### TASK OBJECTIVE
In the records below, take the line with "camera: 20 degrees right, 0 degrees up" and all lines after it, and copy them exactly, pictures excluded.
==== MATERIAL FOR THIS EXERCISE ====
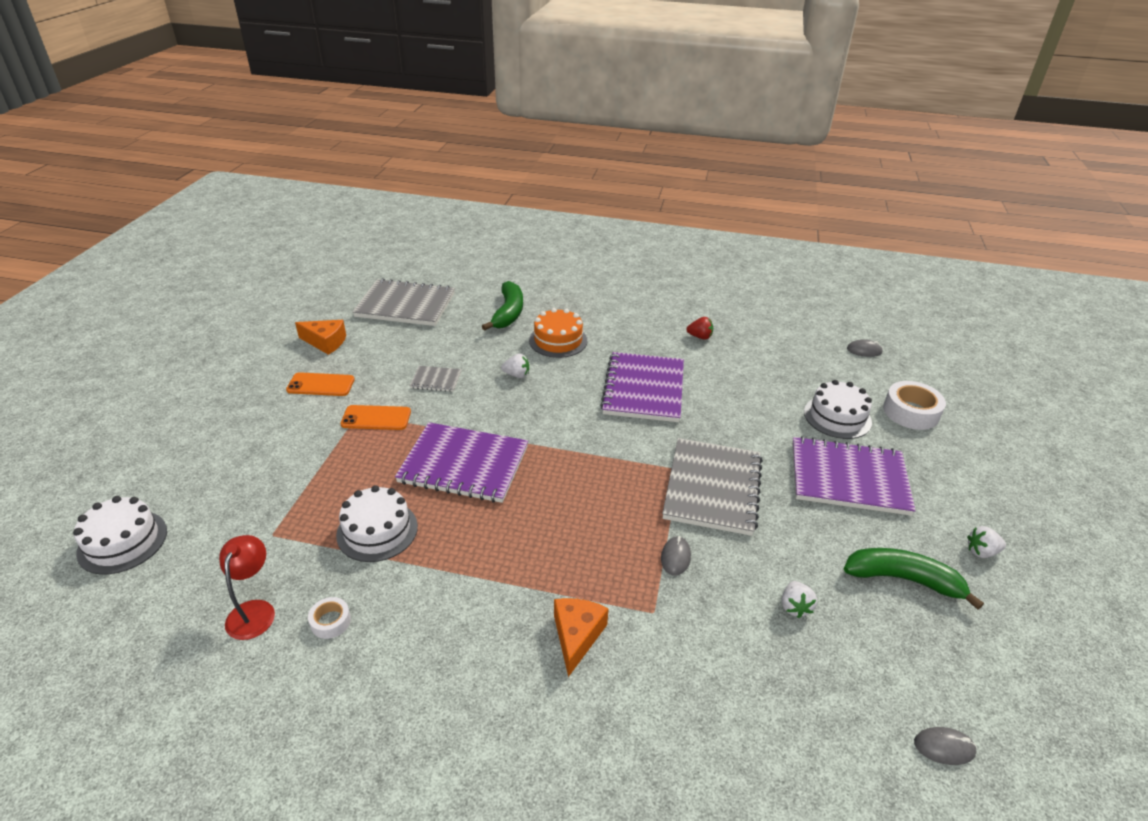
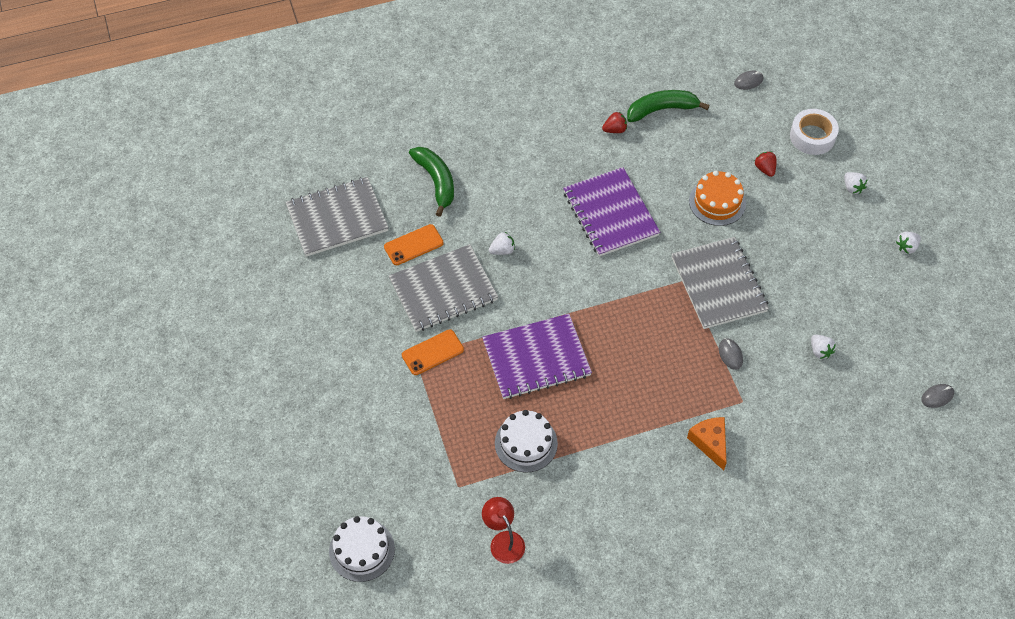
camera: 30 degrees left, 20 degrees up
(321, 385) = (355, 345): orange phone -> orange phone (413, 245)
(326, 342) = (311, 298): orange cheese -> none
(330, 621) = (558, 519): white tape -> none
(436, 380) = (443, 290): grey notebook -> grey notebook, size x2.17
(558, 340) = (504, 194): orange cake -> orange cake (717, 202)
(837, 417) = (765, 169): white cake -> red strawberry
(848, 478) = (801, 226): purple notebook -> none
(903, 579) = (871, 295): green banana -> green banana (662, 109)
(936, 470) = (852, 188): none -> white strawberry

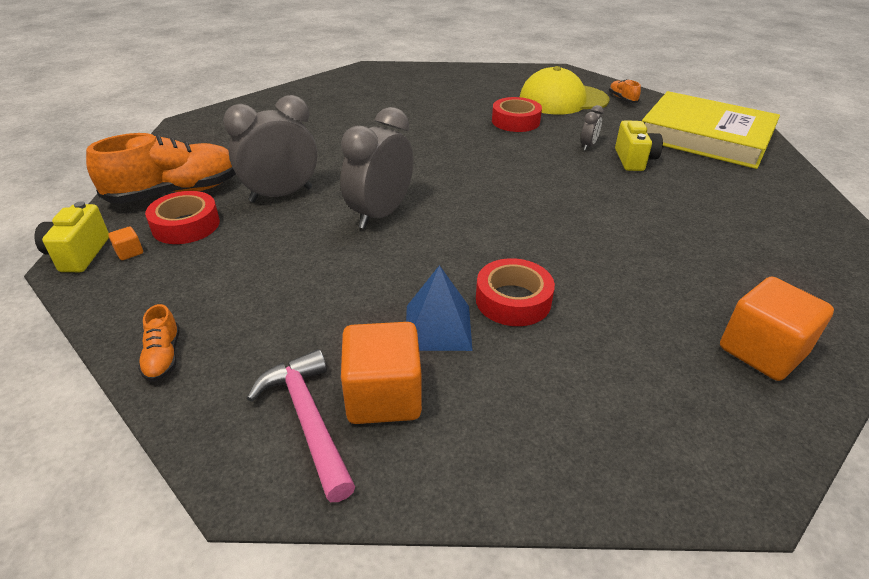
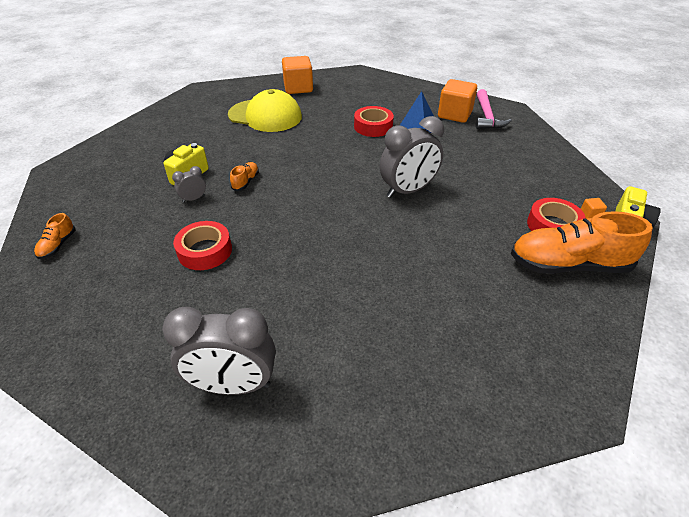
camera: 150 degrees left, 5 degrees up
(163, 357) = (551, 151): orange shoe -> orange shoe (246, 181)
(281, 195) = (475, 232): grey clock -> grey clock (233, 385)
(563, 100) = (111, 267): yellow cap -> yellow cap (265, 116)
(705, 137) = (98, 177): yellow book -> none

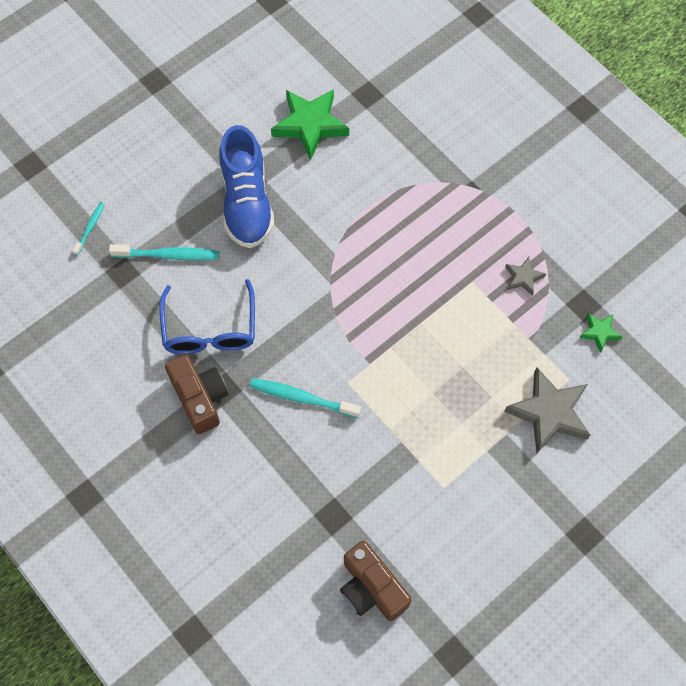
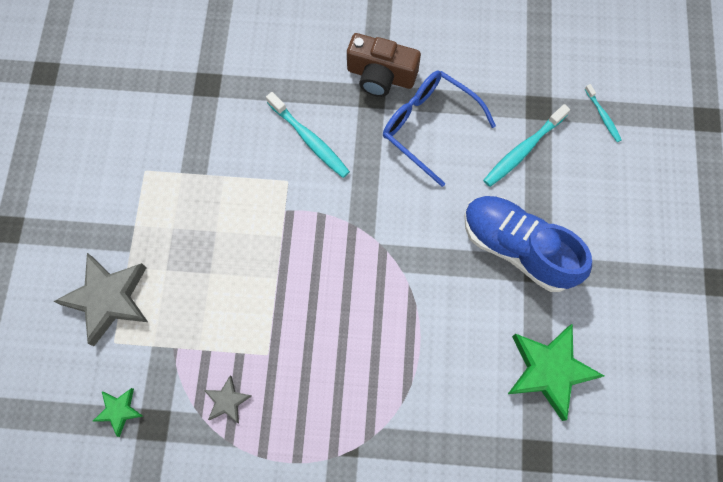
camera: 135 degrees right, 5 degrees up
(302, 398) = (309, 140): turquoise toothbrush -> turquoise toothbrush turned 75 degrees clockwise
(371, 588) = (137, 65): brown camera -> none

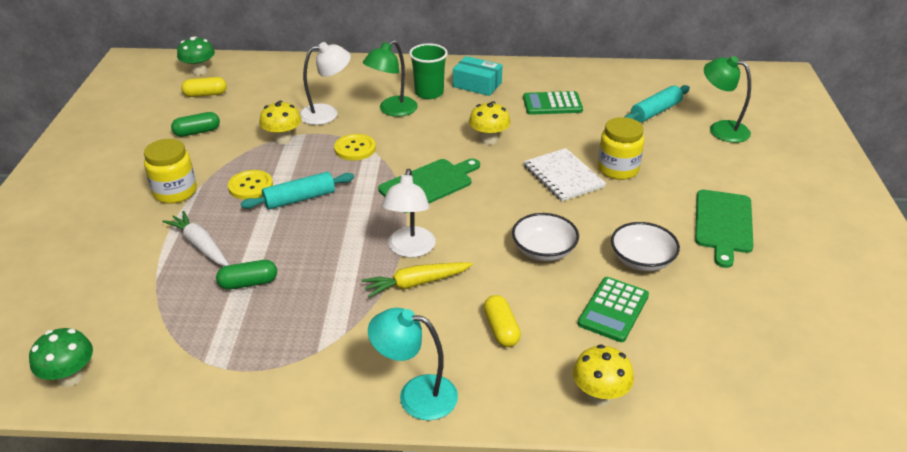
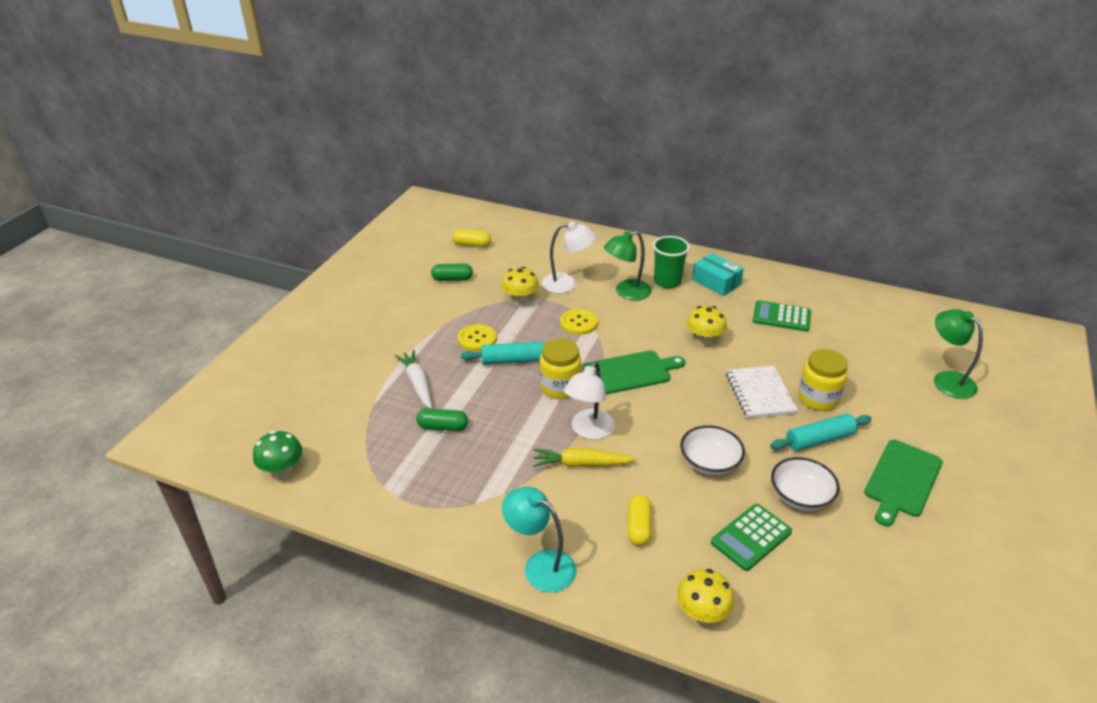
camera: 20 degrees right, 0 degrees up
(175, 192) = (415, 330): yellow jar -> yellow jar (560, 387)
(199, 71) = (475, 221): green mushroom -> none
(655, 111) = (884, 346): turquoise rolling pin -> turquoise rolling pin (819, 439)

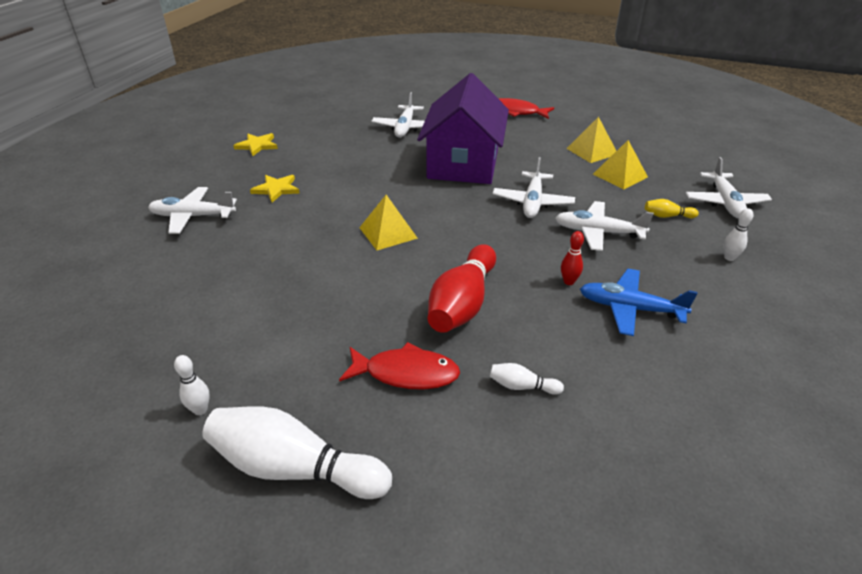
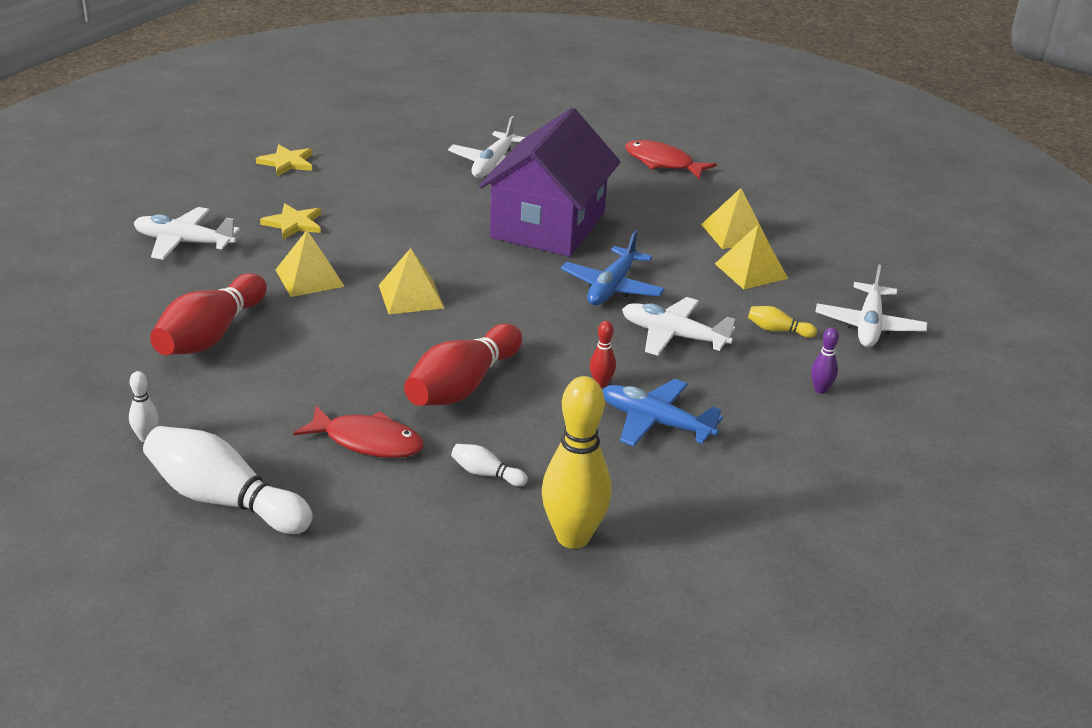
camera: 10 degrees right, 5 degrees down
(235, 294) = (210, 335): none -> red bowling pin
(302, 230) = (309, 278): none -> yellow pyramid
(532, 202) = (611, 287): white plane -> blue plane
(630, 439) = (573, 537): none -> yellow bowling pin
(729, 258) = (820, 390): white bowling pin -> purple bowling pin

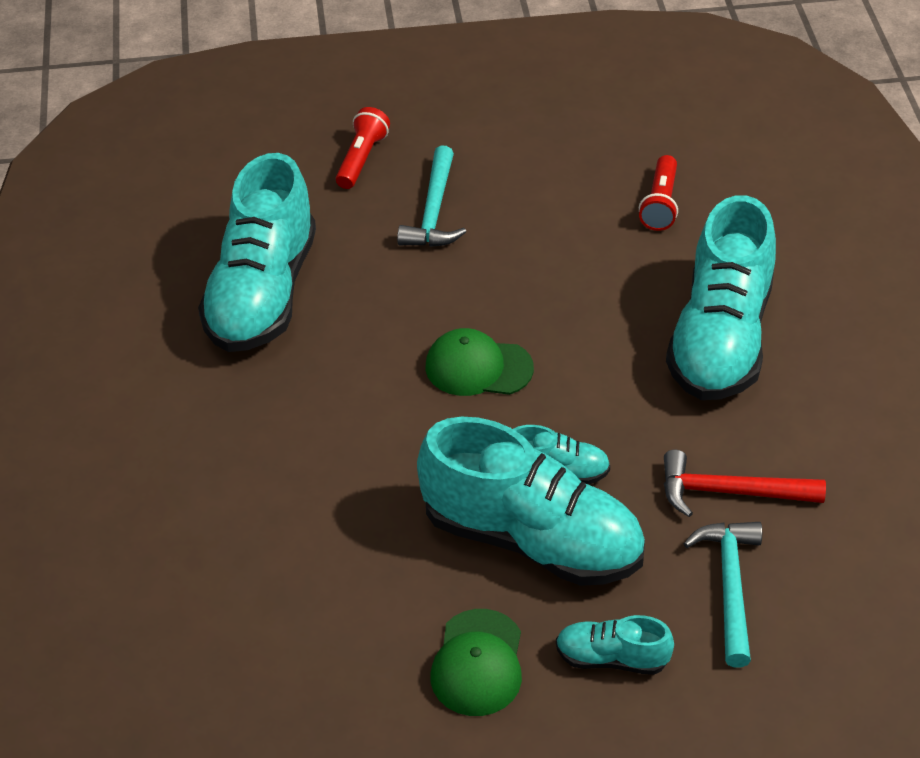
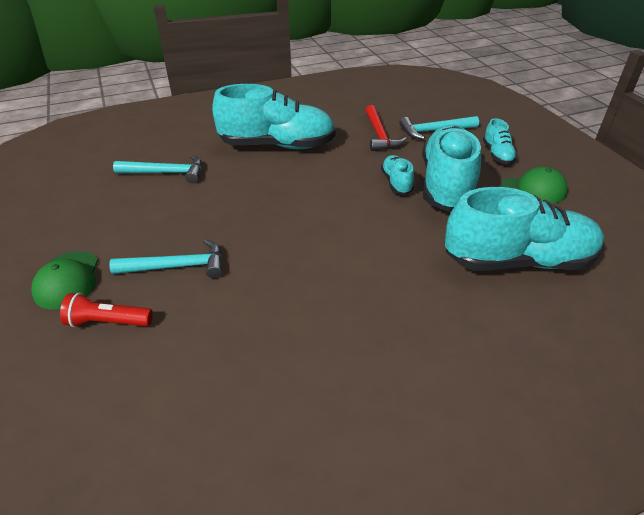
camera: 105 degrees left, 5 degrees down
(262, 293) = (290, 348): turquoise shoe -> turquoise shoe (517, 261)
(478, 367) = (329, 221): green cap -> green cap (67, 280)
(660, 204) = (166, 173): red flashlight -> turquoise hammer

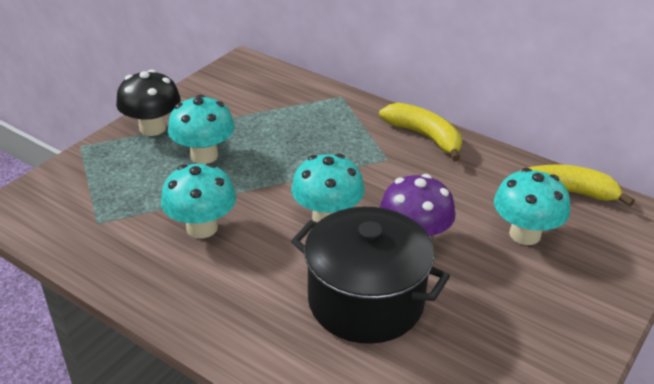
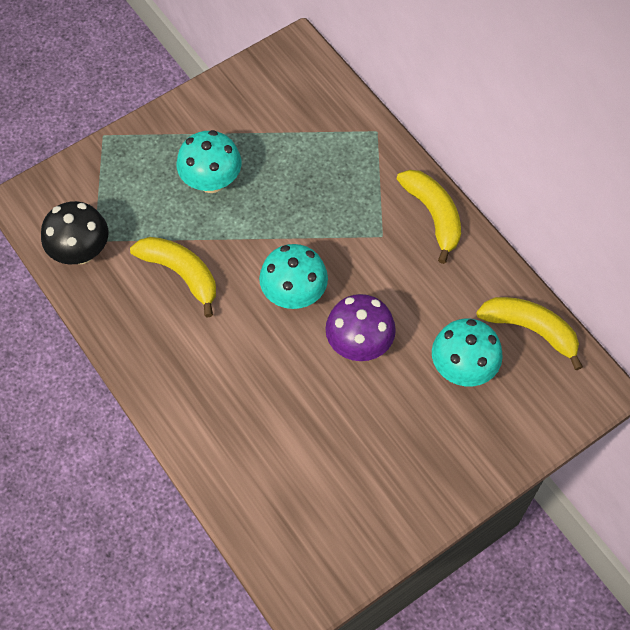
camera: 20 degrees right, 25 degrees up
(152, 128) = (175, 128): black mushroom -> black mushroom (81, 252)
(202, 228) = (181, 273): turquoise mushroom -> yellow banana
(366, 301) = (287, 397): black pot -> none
====
### SOLUTION TO THE PROBLEM
camera: 20 degrees right, 0 degrees up
(175, 192) = (415, 330): yellow jar -> yellow jar (560, 387)
(199, 71) = (475, 221): green mushroom -> none
(655, 111) = (884, 346): turquoise rolling pin -> turquoise rolling pin (819, 439)

camera: 10 degrees right, 5 degrees down
(235, 294) = (210, 335): none -> red bowling pin
(302, 230) = (309, 278): none -> yellow pyramid
(532, 202) = (611, 287): white plane -> blue plane
(630, 439) = (573, 537): none -> yellow bowling pin
(729, 258) = (820, 390): white bowling pin -> purple bowling pin

camera: 105 degrees left, 5 degrees down
(262, 293) = (290, 348): turquoise shoe -> turquoise shoe (517, 261)
(478, 367) = (329, 221): green cap -> green cap (67, 280)
(660, 204) = (166, 173): red flashlight -> turquoise hammer

camera: 20 degrees right, 25 degrees up
(152, 128) = (175, 128): black mushroom -> black mushroom (81, 252)
(202, 228) = (181, 273): turquoise mushroom -> yellow banana
(366, 301) = (287, 397): black pot -> none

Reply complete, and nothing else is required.